■ EXERCISE AIM
From the entries below, return only the lines starting at the one that contains "camera: 150 degrees left, 25 degrees up" and ending at the one that contains "orange vase [672,141,755,270] -> none", exactly as they stand.

RECORD SET START

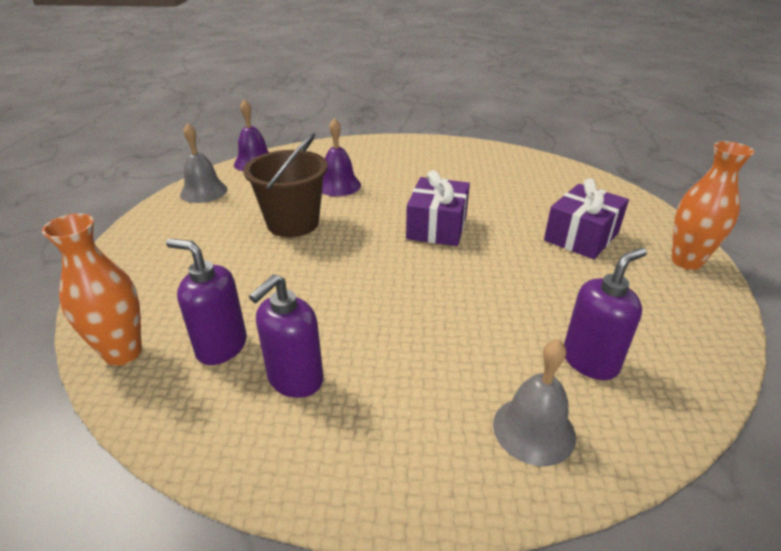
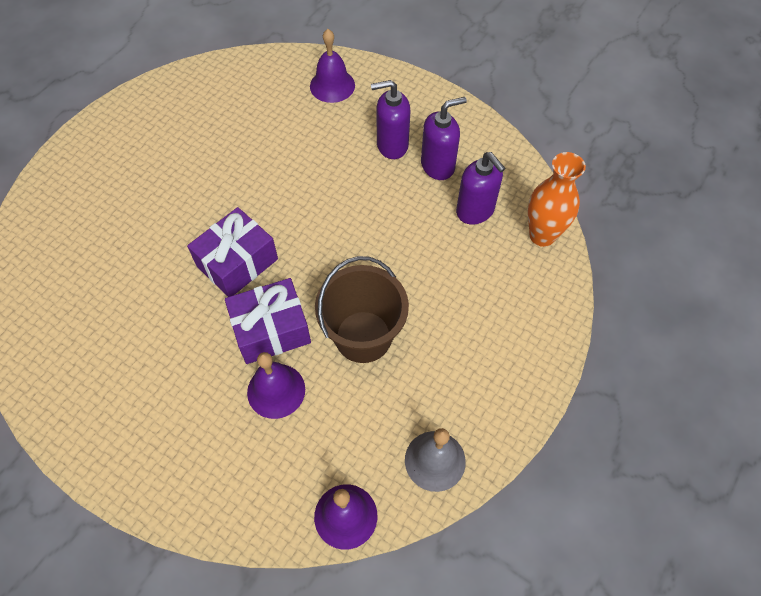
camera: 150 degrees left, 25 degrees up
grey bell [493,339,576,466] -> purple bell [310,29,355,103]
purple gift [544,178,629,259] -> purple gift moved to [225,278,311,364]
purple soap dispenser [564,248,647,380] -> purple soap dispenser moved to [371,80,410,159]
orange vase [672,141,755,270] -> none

RECORD SET END
RECORD SET START

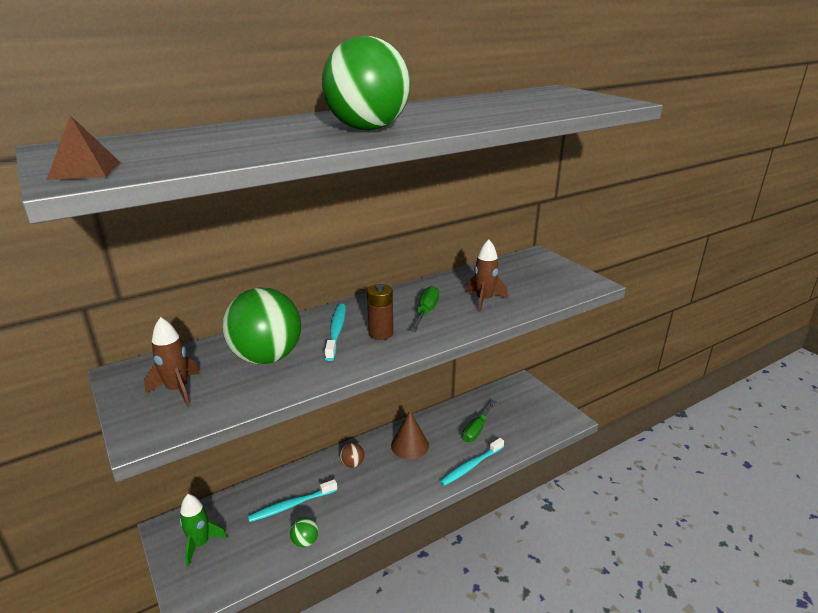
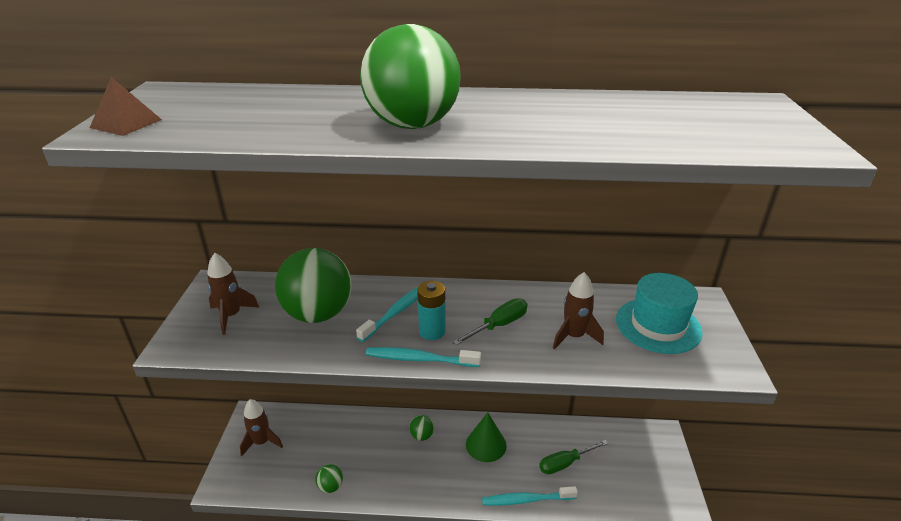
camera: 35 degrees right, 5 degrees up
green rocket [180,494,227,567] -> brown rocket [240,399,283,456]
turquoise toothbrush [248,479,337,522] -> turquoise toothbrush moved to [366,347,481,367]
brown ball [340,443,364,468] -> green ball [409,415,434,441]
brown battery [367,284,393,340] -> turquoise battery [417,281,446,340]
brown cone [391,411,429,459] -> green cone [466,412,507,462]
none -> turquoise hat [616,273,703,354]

RECORD SET END

■ OUTPUT OF THE EXERCISE
camera: 150 degrees left, 25 degrees up
grey bell [493,339,576,466] -> purple bell [310,29,355,103]
purple gift [544,178,629,259] -> purple gift moved to [225,278,311,364]
purple soap dispenser [564,248,647,380] -> purple soap dispenser moved to [371,80,410,159]
orange vase [672,141,755,270] -> none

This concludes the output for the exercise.